# The data

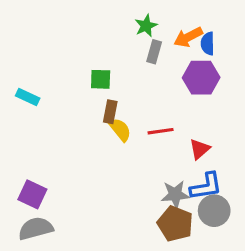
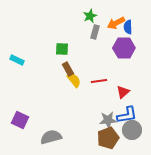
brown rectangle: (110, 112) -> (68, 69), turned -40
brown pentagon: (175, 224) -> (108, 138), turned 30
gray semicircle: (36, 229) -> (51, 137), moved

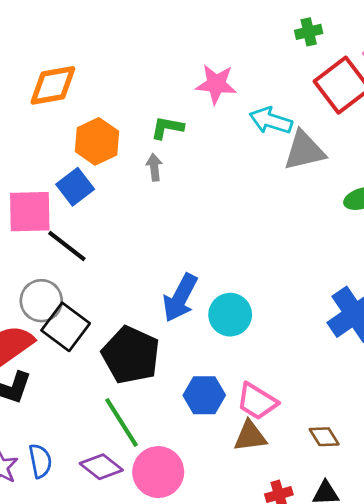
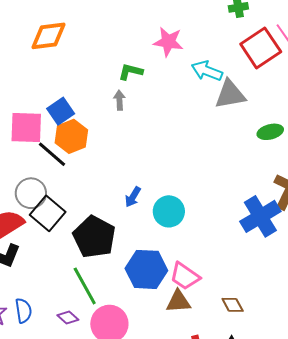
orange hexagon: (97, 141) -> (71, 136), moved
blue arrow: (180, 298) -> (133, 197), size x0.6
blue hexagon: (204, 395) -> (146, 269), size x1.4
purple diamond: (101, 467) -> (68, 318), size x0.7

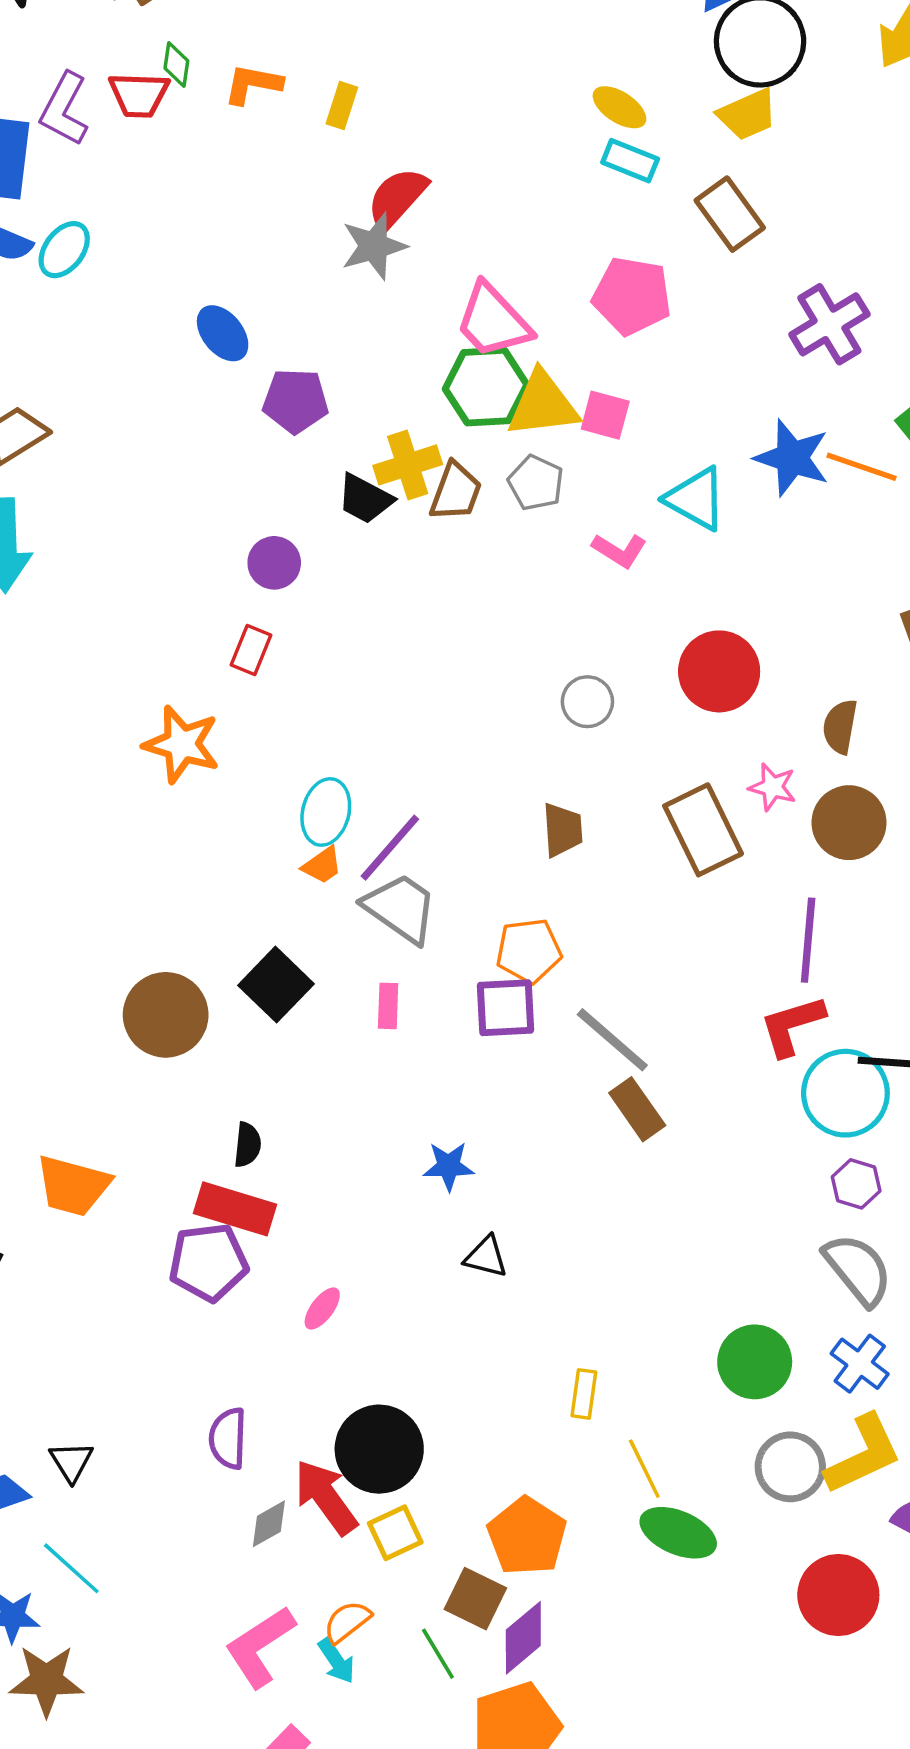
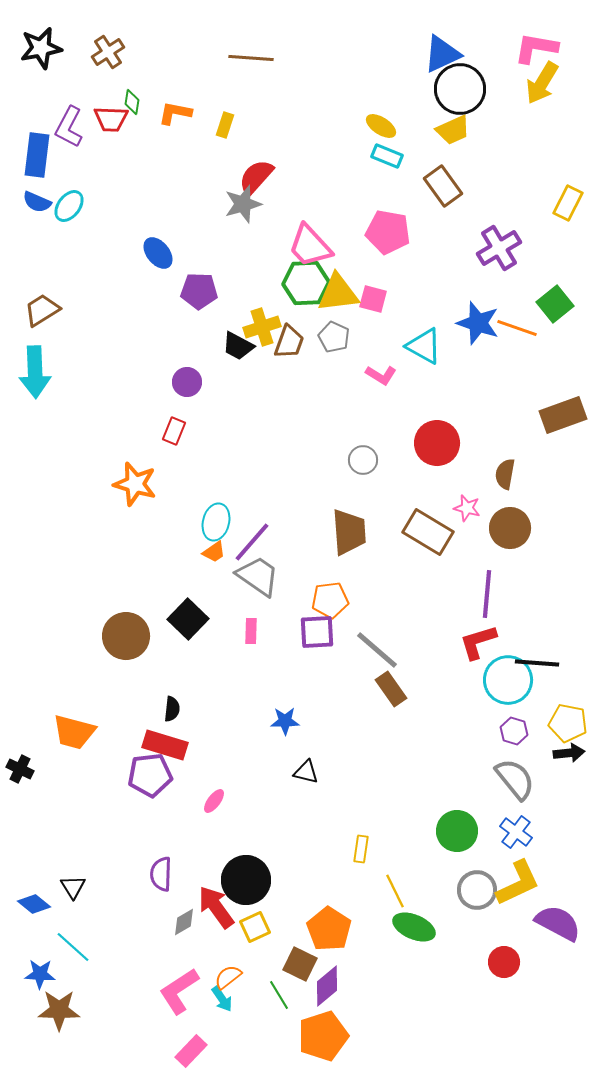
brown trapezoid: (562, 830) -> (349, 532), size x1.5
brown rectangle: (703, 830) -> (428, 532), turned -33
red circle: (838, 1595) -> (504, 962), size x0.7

# Exercise directions
Start with the line that contains "brown rectangle: (703, 830)", end with the last line of the entries, and please retype every line in that span exactly, with no others.

# Expected output
brown rectangle: (703, 830) -> (428, 532), turned -33
red circle: (838, 1595) -> (504, 962), size x0.7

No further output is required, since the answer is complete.